**Given data:**
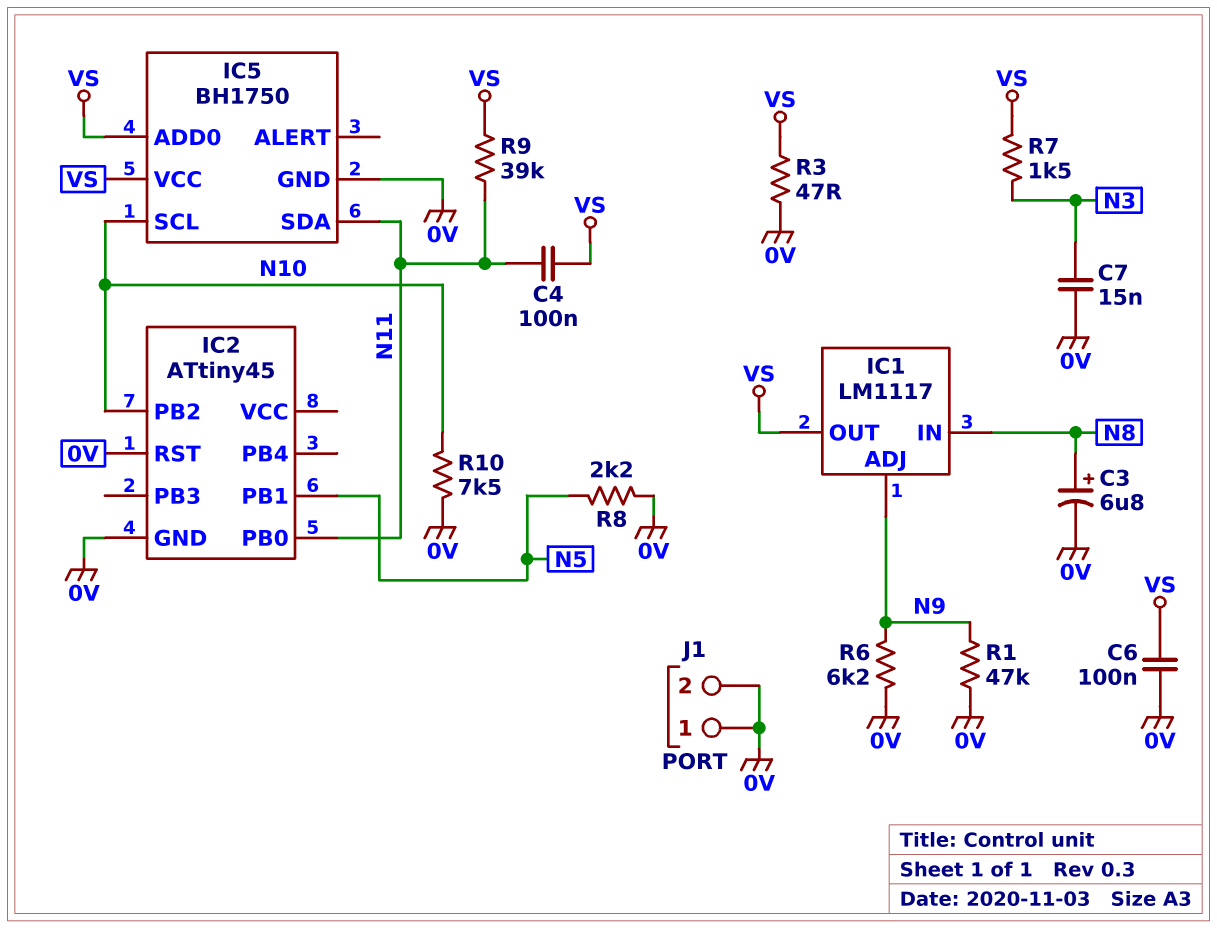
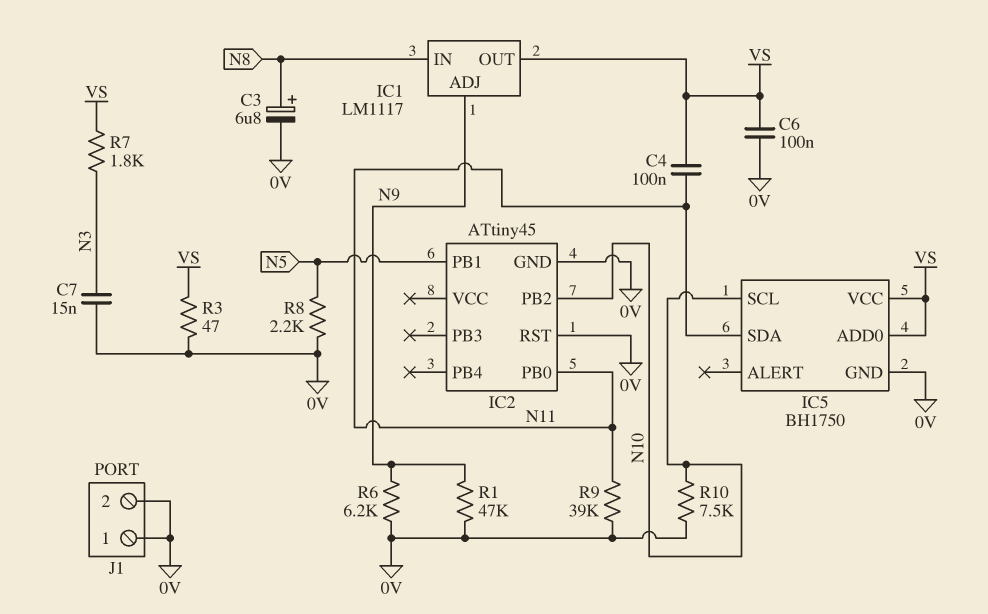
R7: 1.5k (N3, VS) -> 1.8k (N3, VS)
R9: 39k (N11, VS) -> 39k (0V, N11)

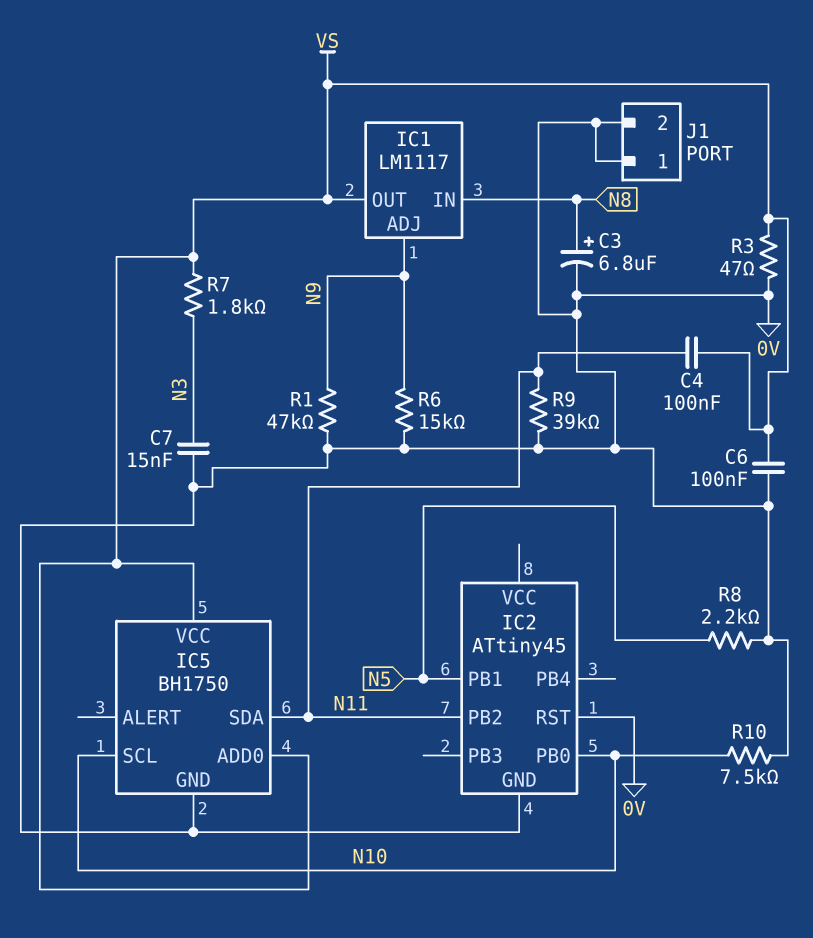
IC2 pin PB0: N11 -> N10
IC2 pin PB2: N10 -> N11
R6: 6.2k (0V, N9) -> 15k (0V, N9)

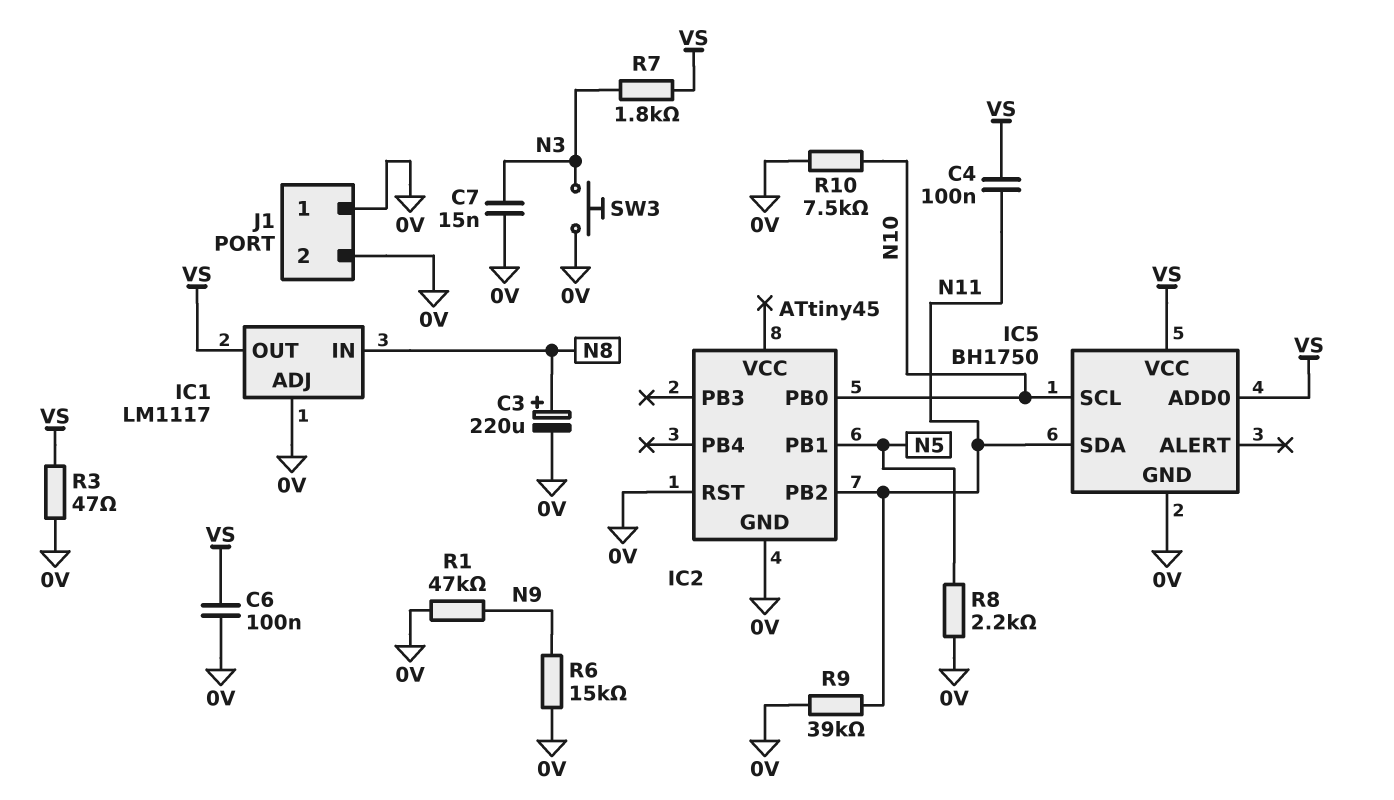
C3: 6.8uF (plus N8, minus 0V) -> 220uF (plus N8, minus 0V)
IC1 pin ADJ: N9 -> 0V
SW3: none -> button (0V, N3)

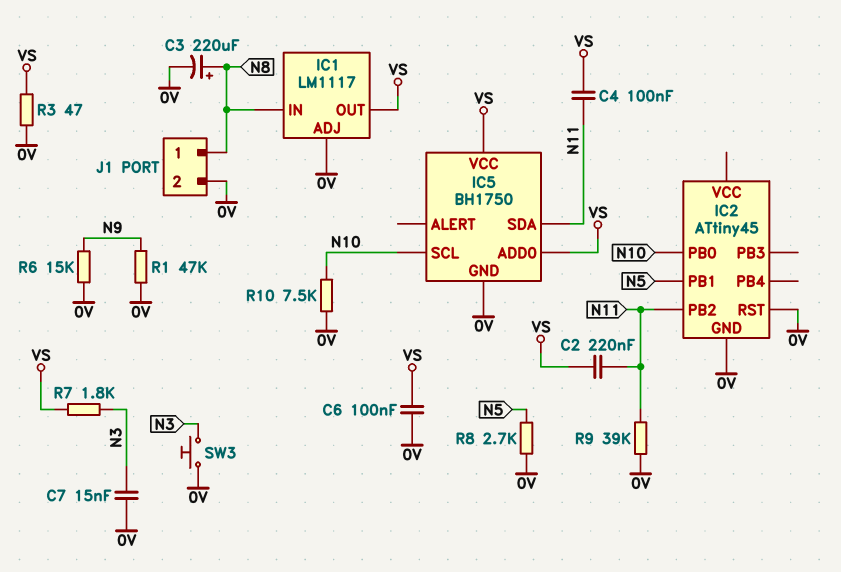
C2: none -> 220nF (N11, VS)
J1 pin 1: 0V -> N8
R8: 2.2k (0V, N5) -> 2.7k (0V, N5)

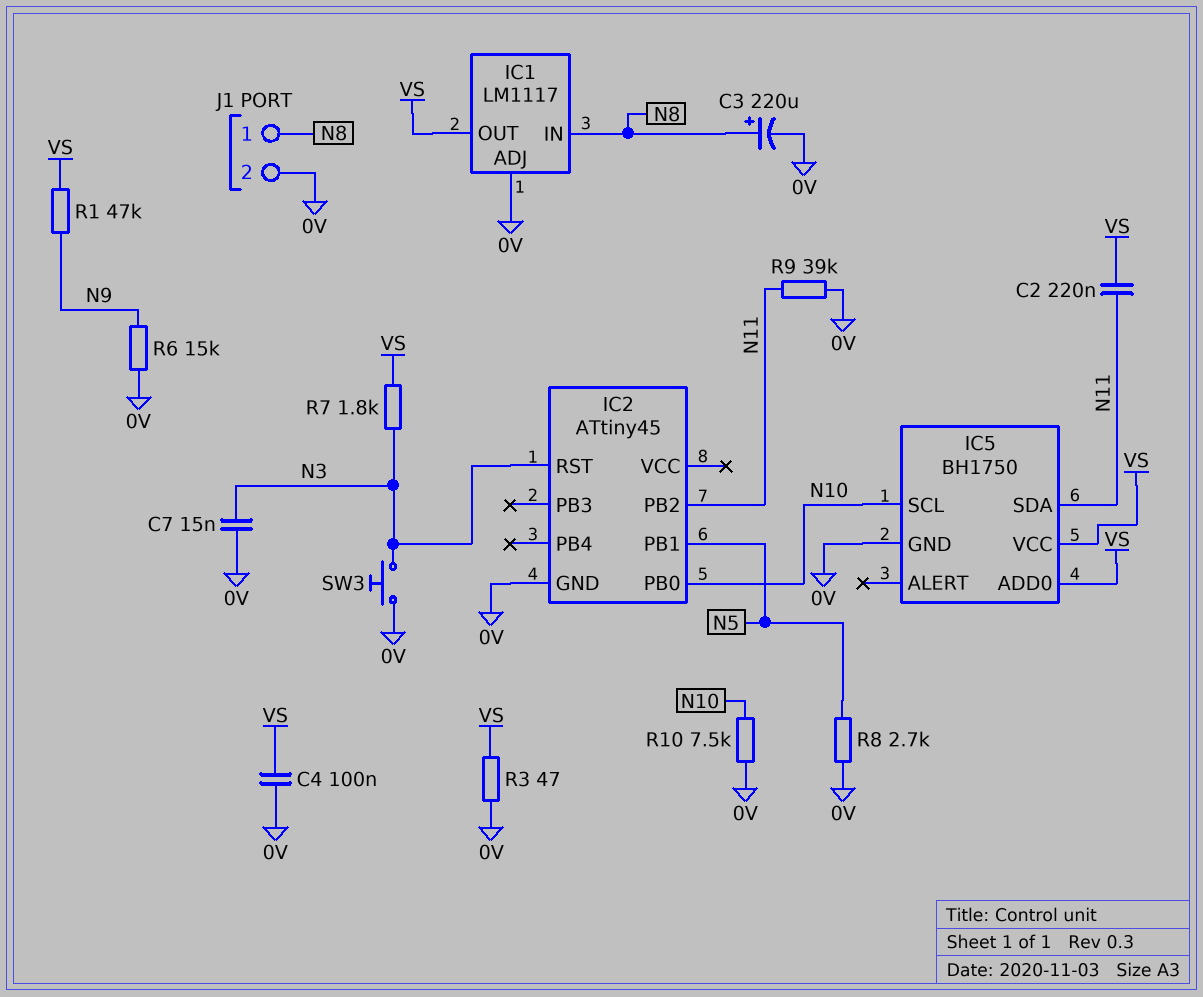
C4: 100nF (N11, VS) -> 100nF (0V, VS)
C6: 100nF (0V, VS) -> none
IC2 pin RST: 0V -> N3
R1: 47k (0V, N9) -> 47k (N9, VS)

**Exercise brief:**
Copy all lines from the entries that contain the word "none".

**Result of this task:**
SW3: none -> button (0V, N3)
C2: none -> 220nF (N11, VS)
C6: 100nF (0V, VS) -> none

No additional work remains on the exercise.